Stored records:
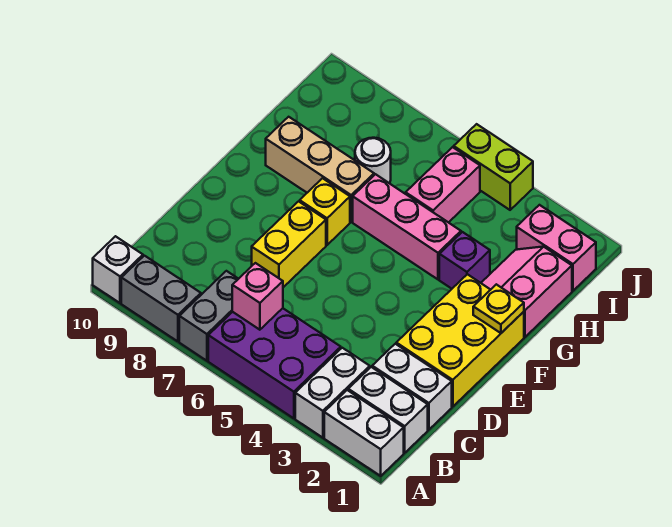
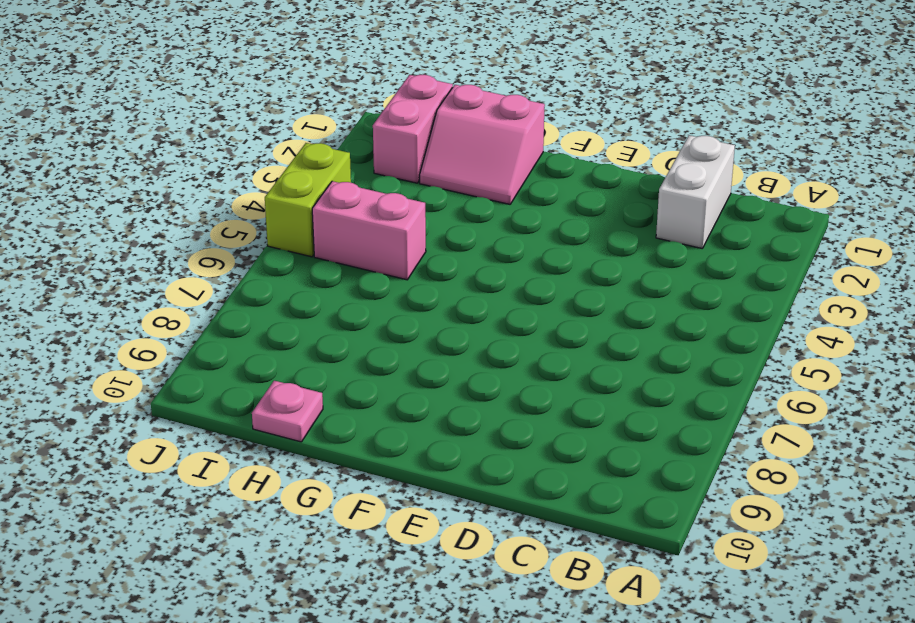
pink plate H10 level 1 -> none
none -> white brick A1:A2 level 1
none -> white brick A3:B3 level 1
none -> purple brick A4:B6 level 1

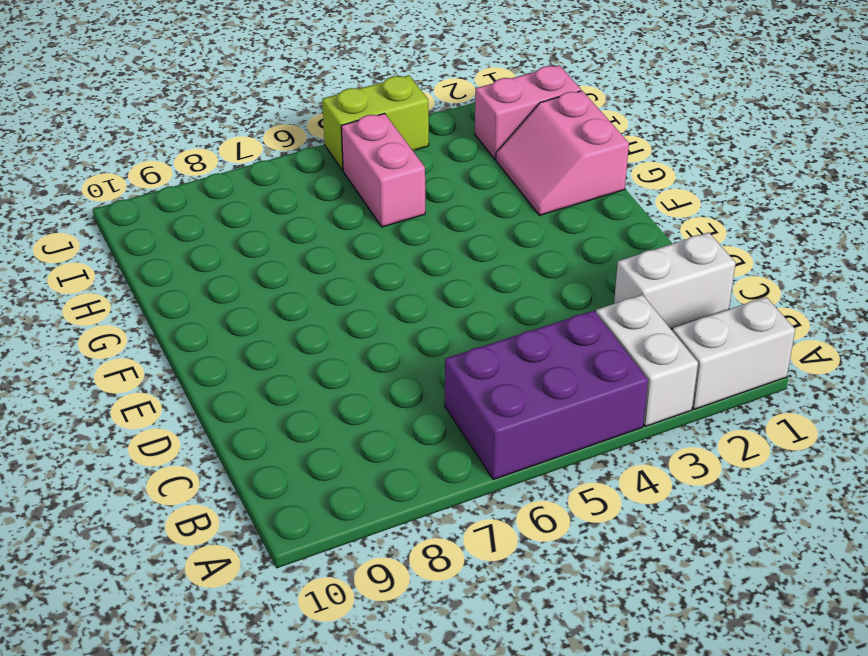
none -> grey brick A7:B7 level 1
none -> grey brick A8:A9 level 1
none -> white brick A10 level 1

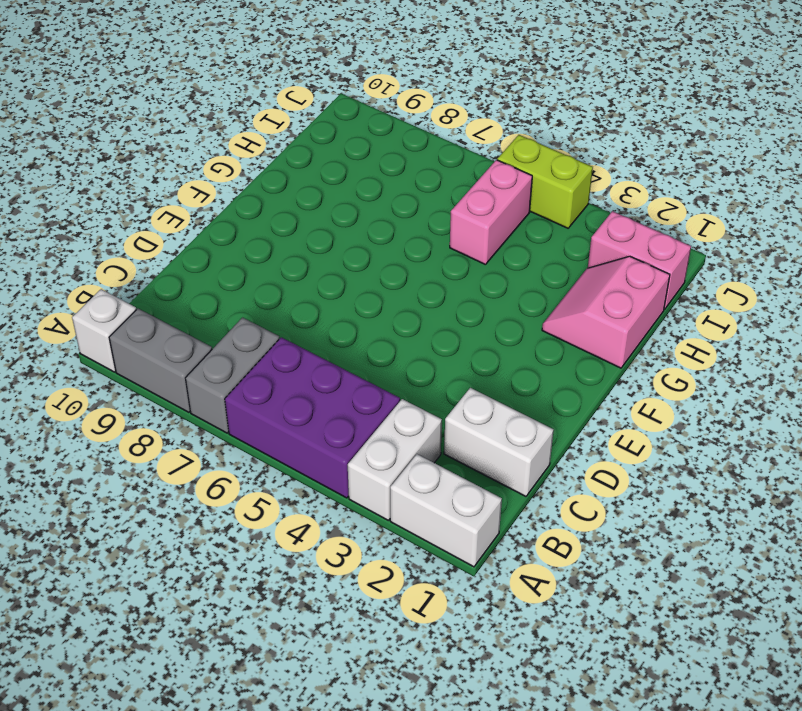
none -> white brick B1:B2 level 1
none -> yellow brick D1:F2 level 1
none -> yellow brick D7:E7 level 1

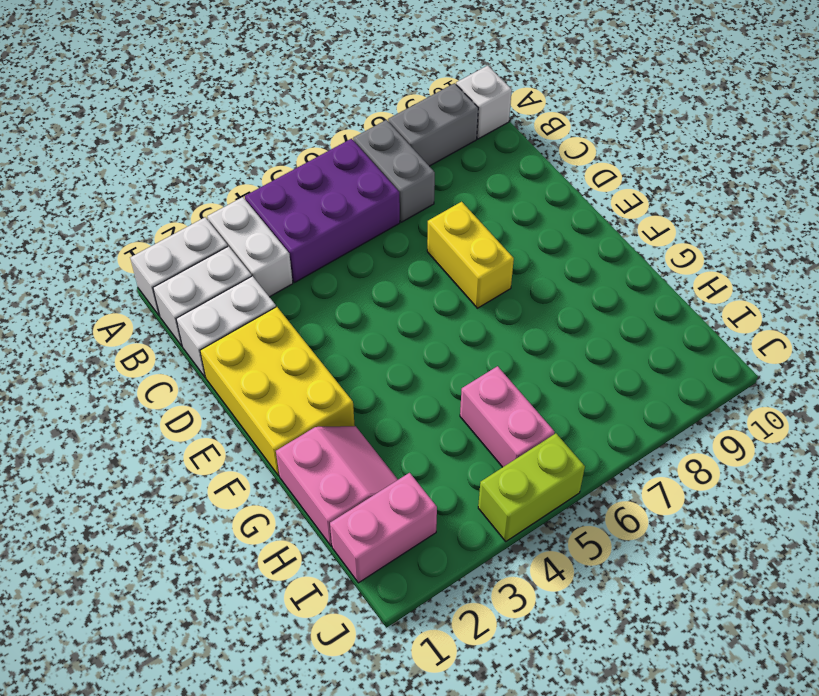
none -> yellow brick F7 level 1
none -> purple brick G3 level 1
none -> pink brick G4:G6 level 1

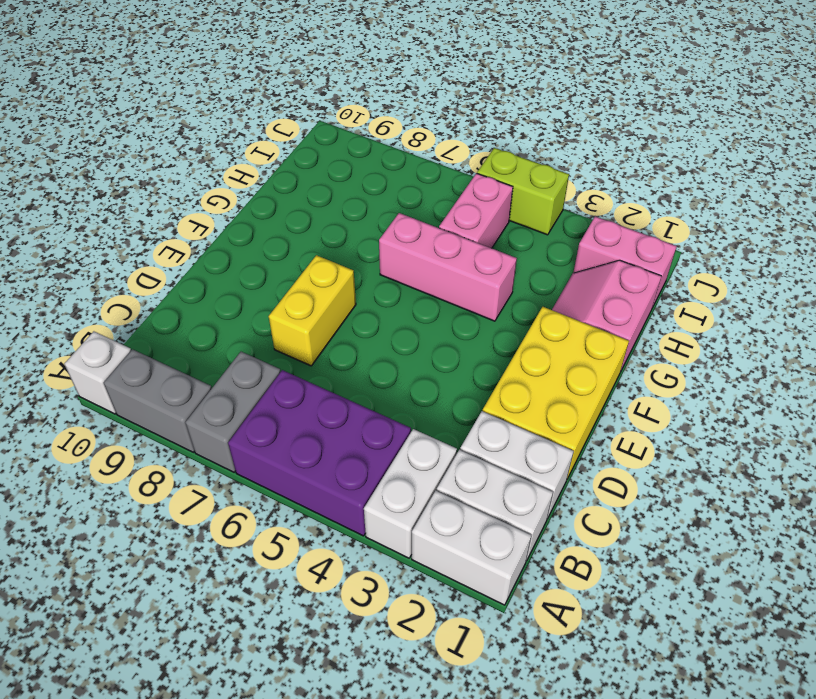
none -> yellow brick F7 level 1
none -> purple brick G3 level 1
none -> tan brick G7:G9 level 1

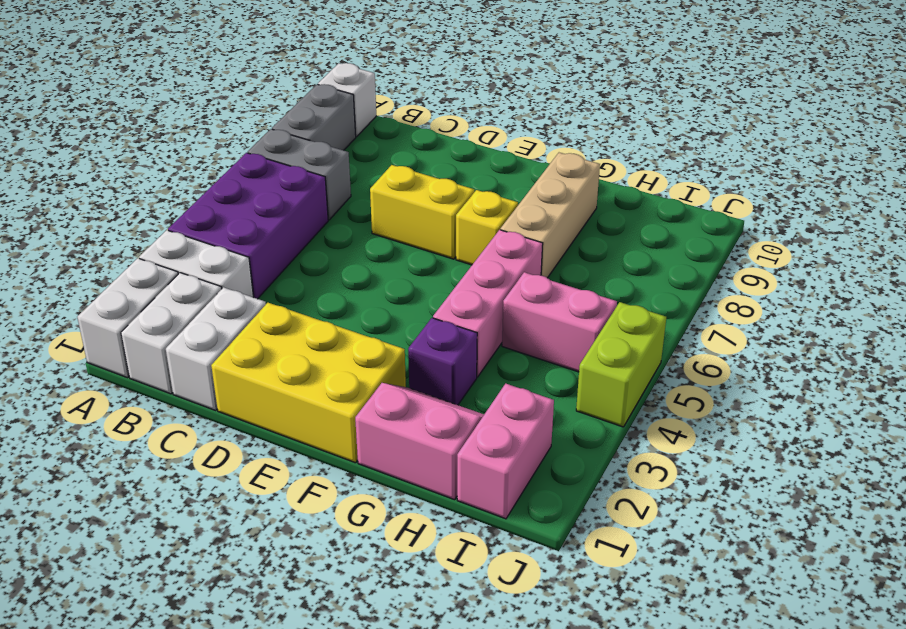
none -> white round brick H7 level 1
none -> pink brick B6 level 2
none -> yellow plate F1 level 2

§ **THE TASK**: From the entries above, copy out every line where the string "yellow" appears.

§ **RESPONSE AREA**:
none -> yellow brick D1:F2 level 1
none -> yellow brick D7:E7 level 1
none -> yellow brick F7 level 1
none -> yellow brick F7 level 1
none -> yellow plate F1 level 2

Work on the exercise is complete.